[Recorded data]
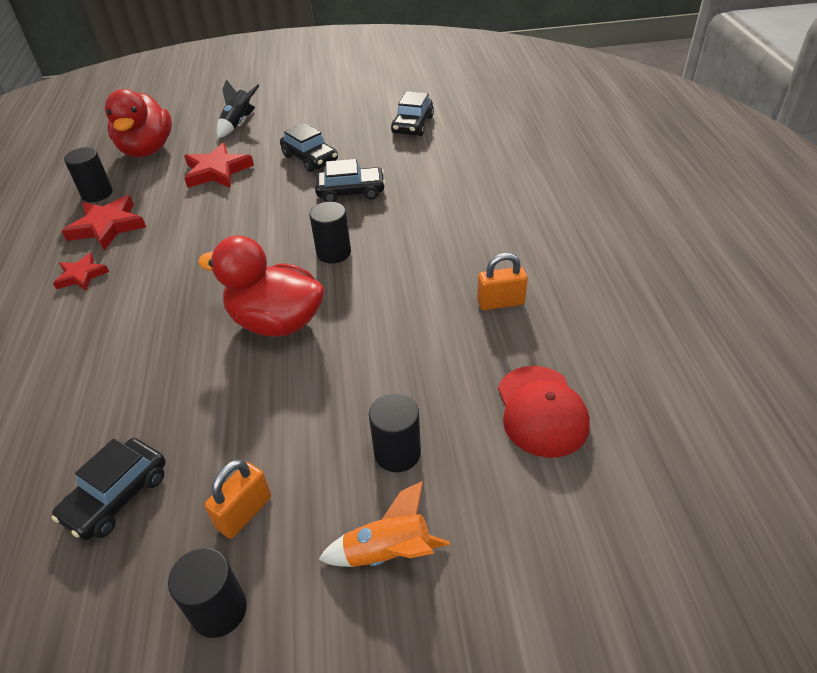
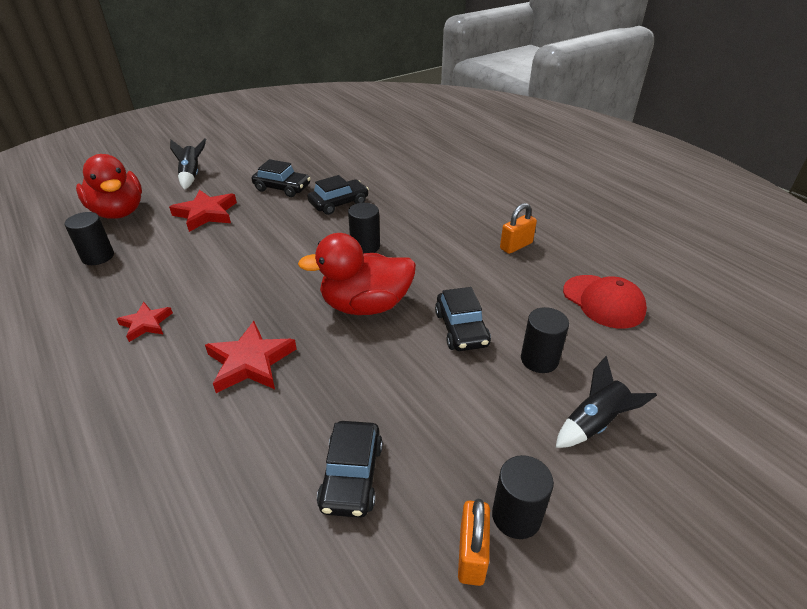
camera: 30 degrees left, 5 degrees down
(107, 226) = (135, 279): red star -> red star (250, 362)
(244, 513) = (469, 442): orange padlock -> orange padlock (471, 554)
(388, 553) = (594, 423): orange rocket -> black rocket
(413, 125) = (345, 150): black car -> black car (461, 329)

Work item => An exact copy of the data is required, with the pictures excluded.

Written solution =>
camera: 30 degrees left, 5 degrees down
(107, 226) = (135, 279): red star -> red star (250, 362)
(244, 513) = (469, 442): orange padlock -> orange padlock (471, 554)
(388, 553) = (594, 423): orange rocket -> black rocket
(413, 125) = (345, 150): black car -> black car (461, 329)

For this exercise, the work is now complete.